- [GIVEN ENTRIES]
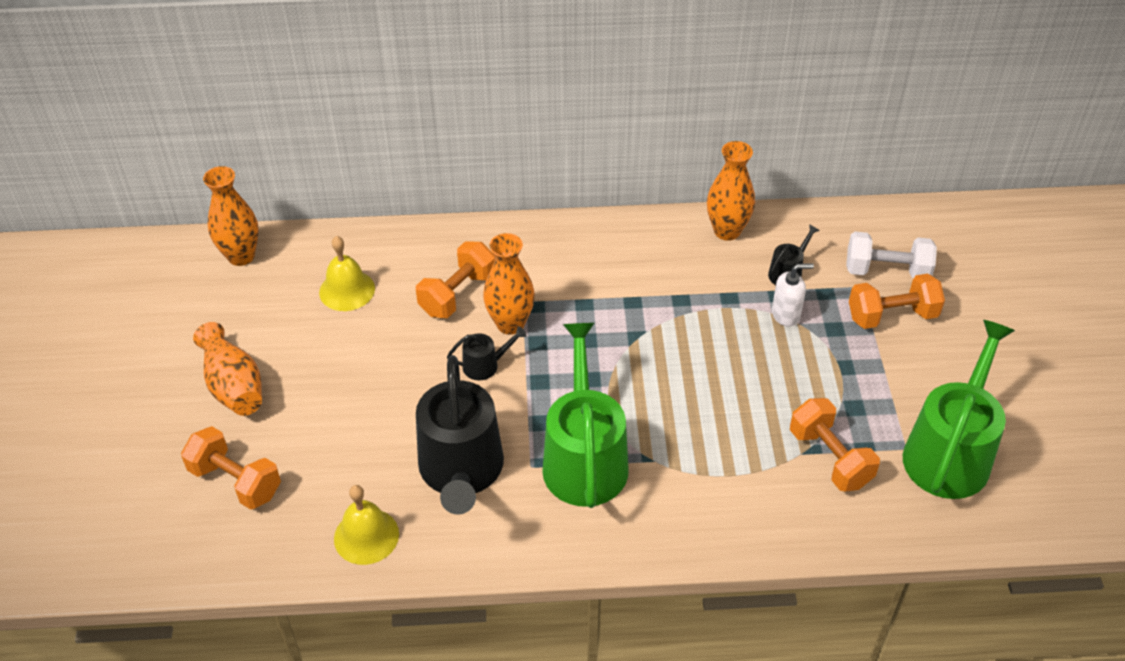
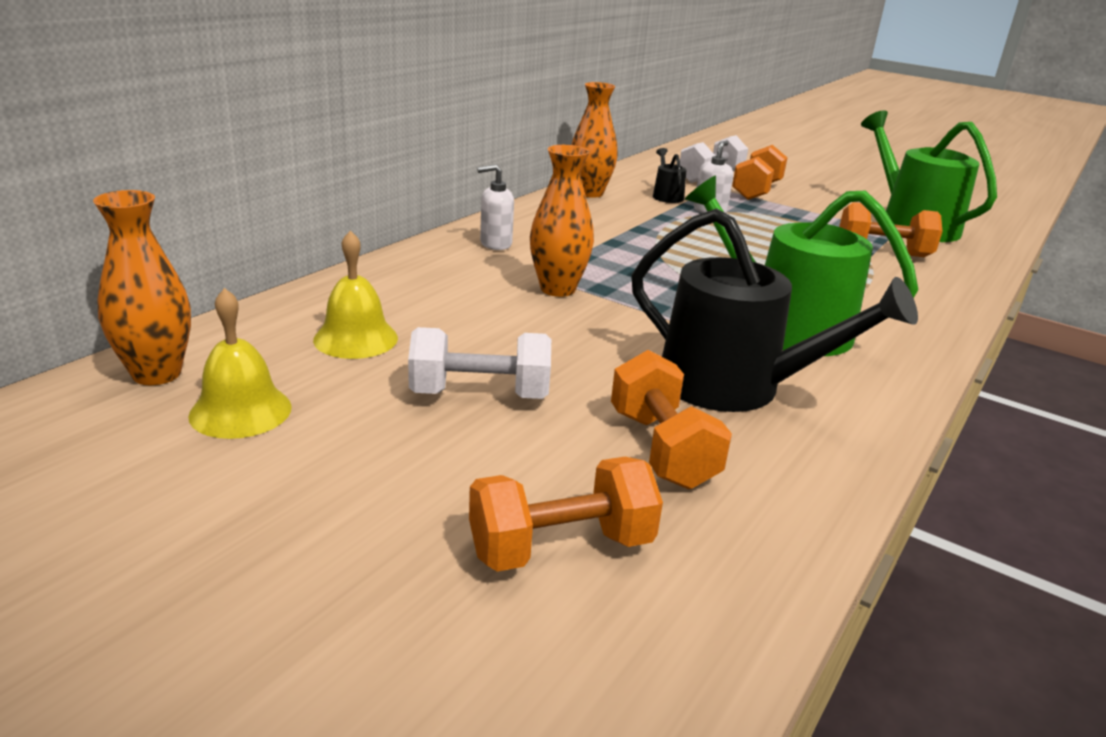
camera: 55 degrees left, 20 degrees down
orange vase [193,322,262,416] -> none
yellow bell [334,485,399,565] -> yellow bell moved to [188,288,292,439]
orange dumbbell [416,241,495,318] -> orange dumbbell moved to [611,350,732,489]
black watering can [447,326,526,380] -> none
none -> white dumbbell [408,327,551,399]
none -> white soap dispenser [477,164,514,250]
==
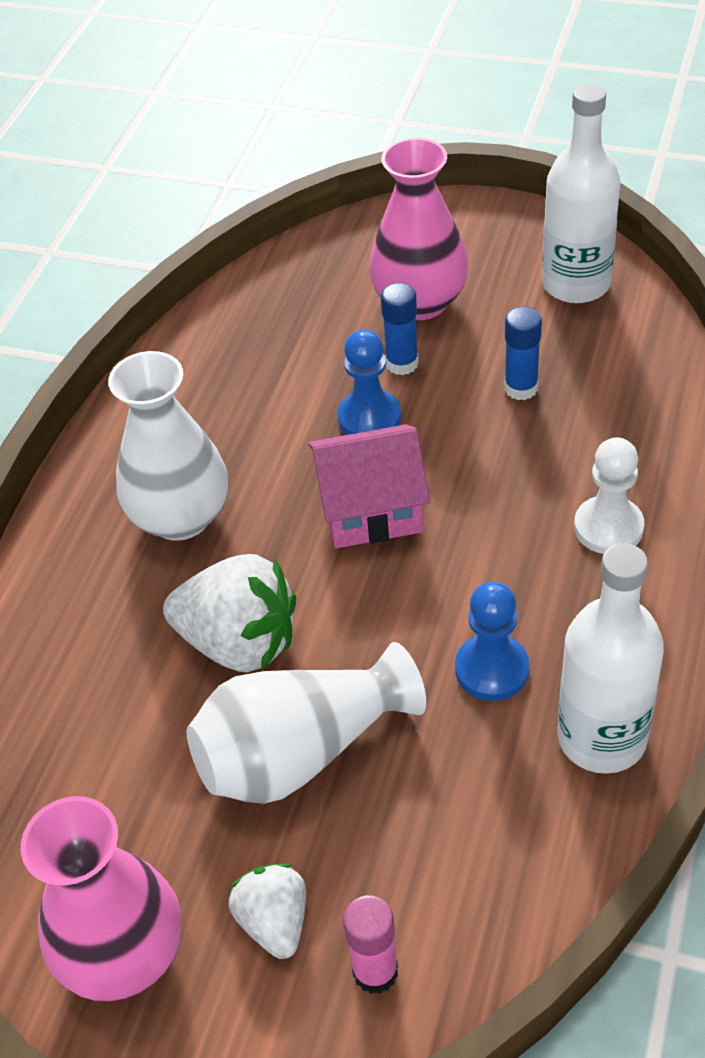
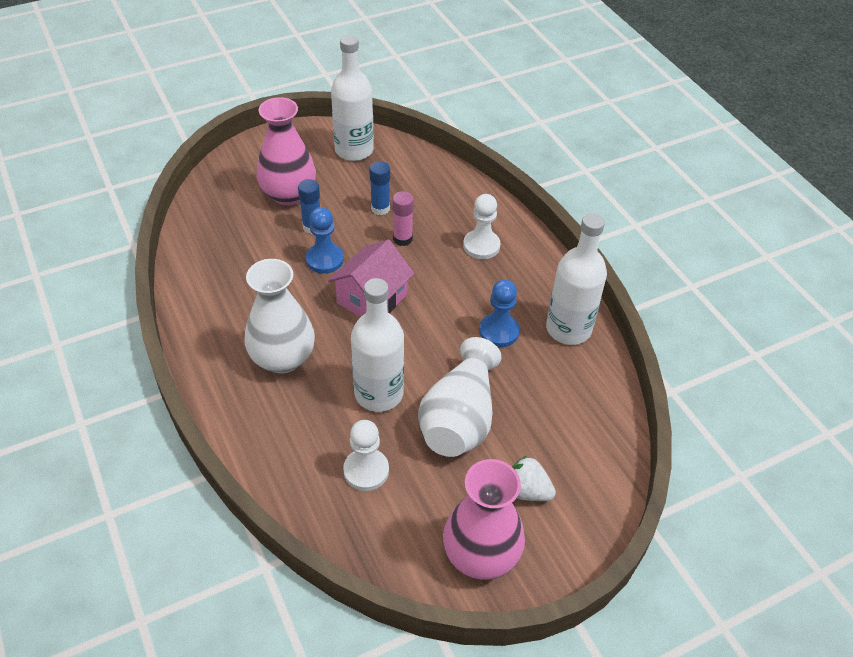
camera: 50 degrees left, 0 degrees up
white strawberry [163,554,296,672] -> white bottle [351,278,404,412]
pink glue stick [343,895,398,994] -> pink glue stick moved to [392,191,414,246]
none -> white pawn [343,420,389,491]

- [WHAT NEEDS TO BE DONE] Each line in the listing above that includes the word "degrees" needs to be copied out.

- [TASK ANSWER]
camera: 55 degrees left, 20 degrees down
camera: 50 degrees left, 0 degrees up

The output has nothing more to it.